### Given records
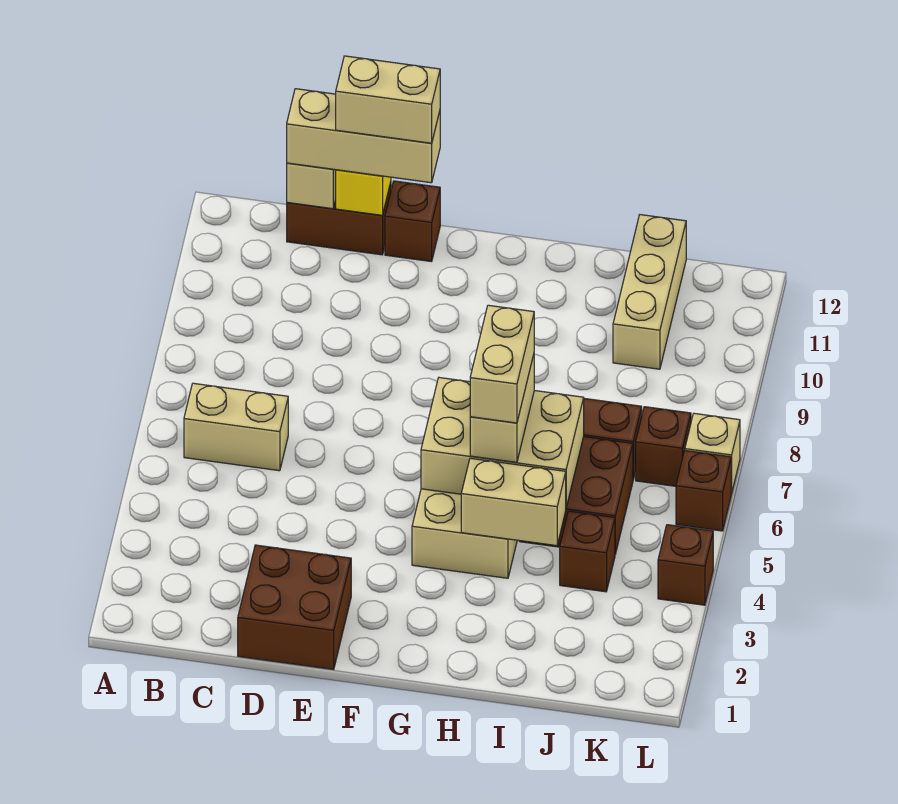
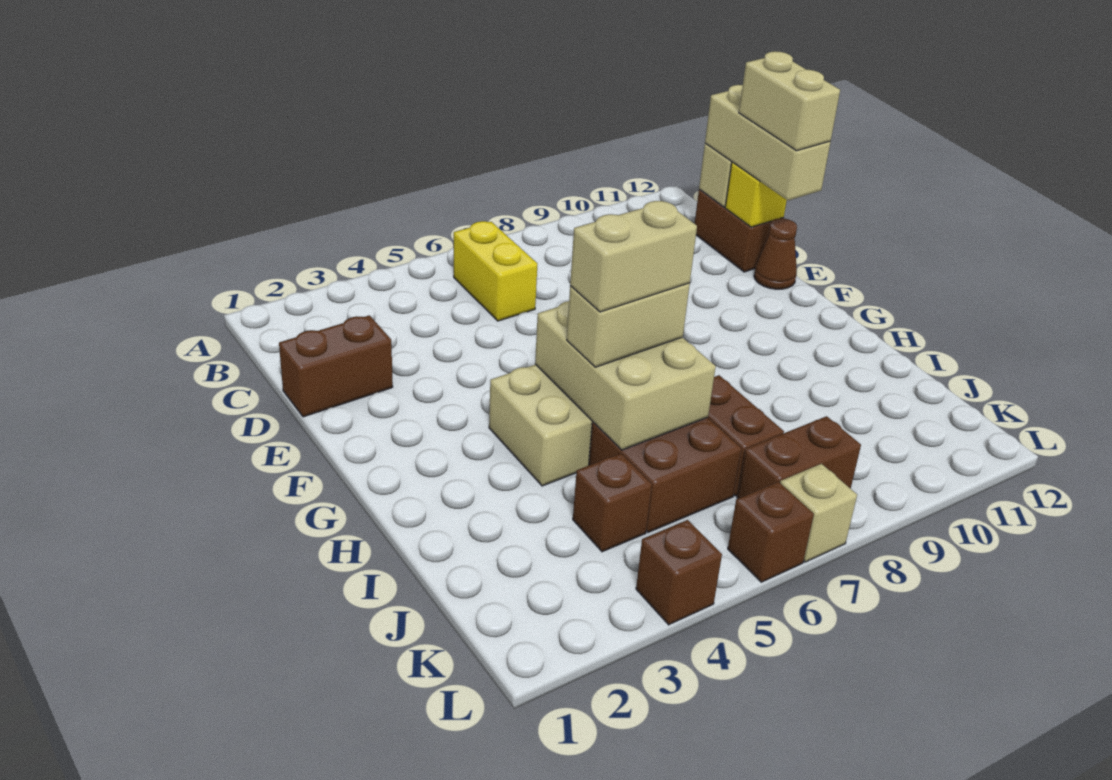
tan brick B6:C6 level 1 -> yellow brick B6:C6 level 1
brown brick D1:E2 level 1 -> brown brick D1:D2 level 1
brown brick E12 level 1 -> brown cone E12 level 1
tan brick H4:I4 level 2 -> none
tan brick J10:J12 level 1 -> none
brown brick K7 level 1 -> brown brick K7:K8 level 1

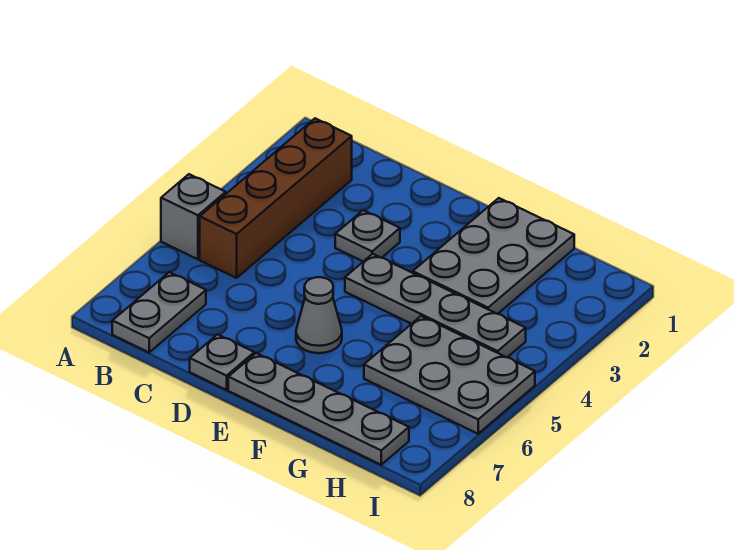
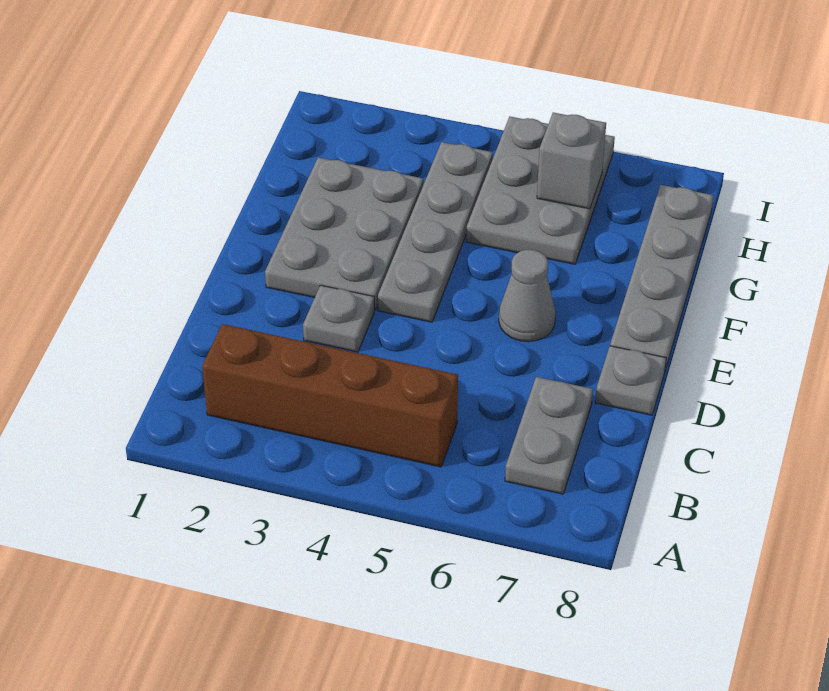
grey brick A5 level 1 -> grey brick H6 level 2
grey plate B7:B8 level 1 -> grey plate B7:C7 level 1
grey plate F1:G3 level 1 -> grey plate E2:G3 level 1

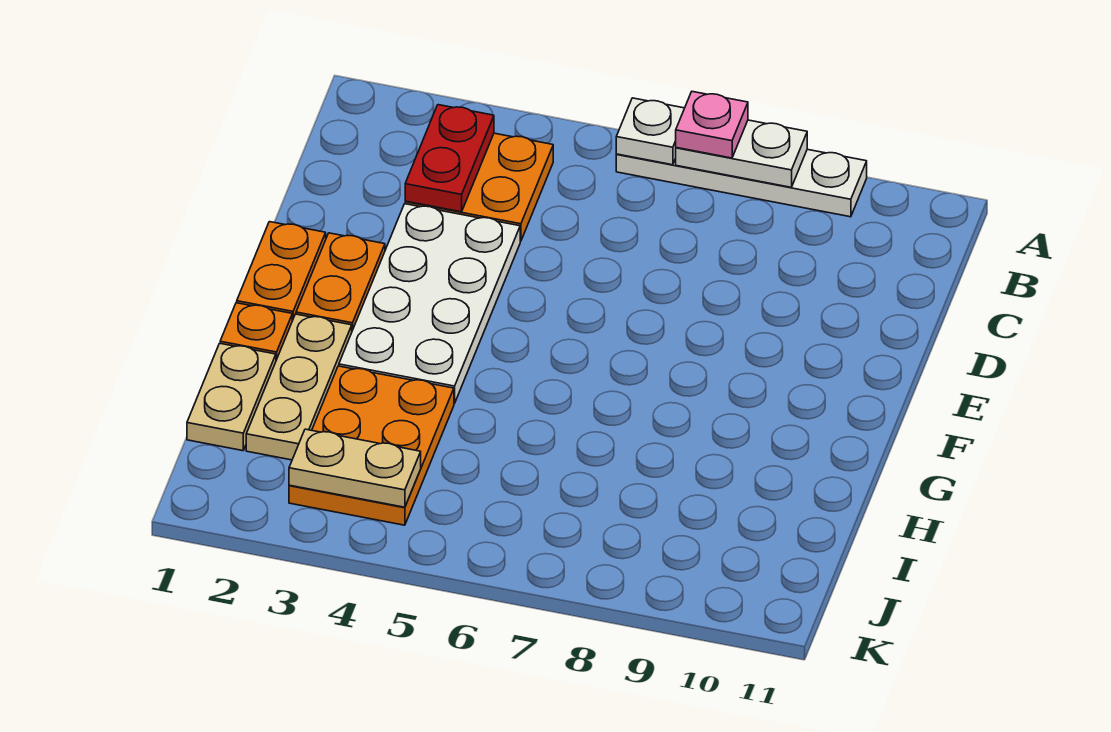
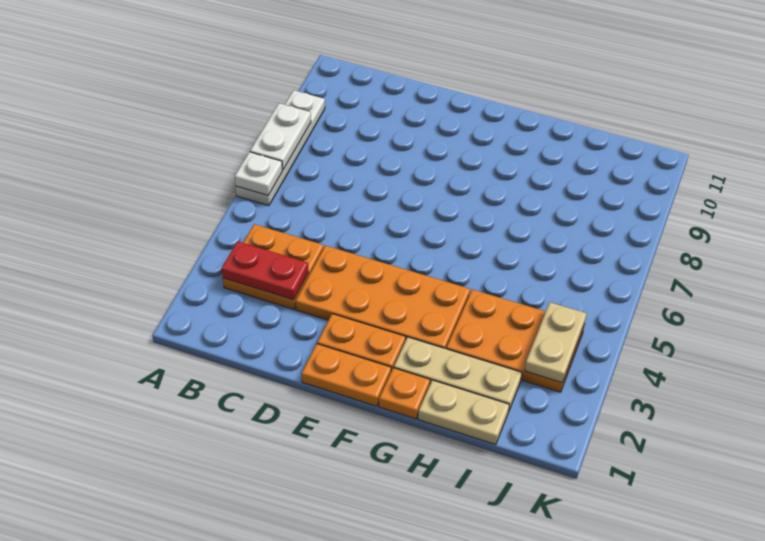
pink plate A7 level 3 -> none
white plate D3:G4 level 1 -> orange plate D3:G4 level 1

### Problem statement
Pull out the lines above in which the word "plate" appears.

### Solution to the exercise
grey plate B7:B8 level 1 -> grey plate B7:C7 level 1
grey plate F1:G3 level 1 -> grey plate E2:G3 level 1
pink plate A7 level 3 -> none
white plate D3:G4 level 1 -> orange plate D3:G4 level 1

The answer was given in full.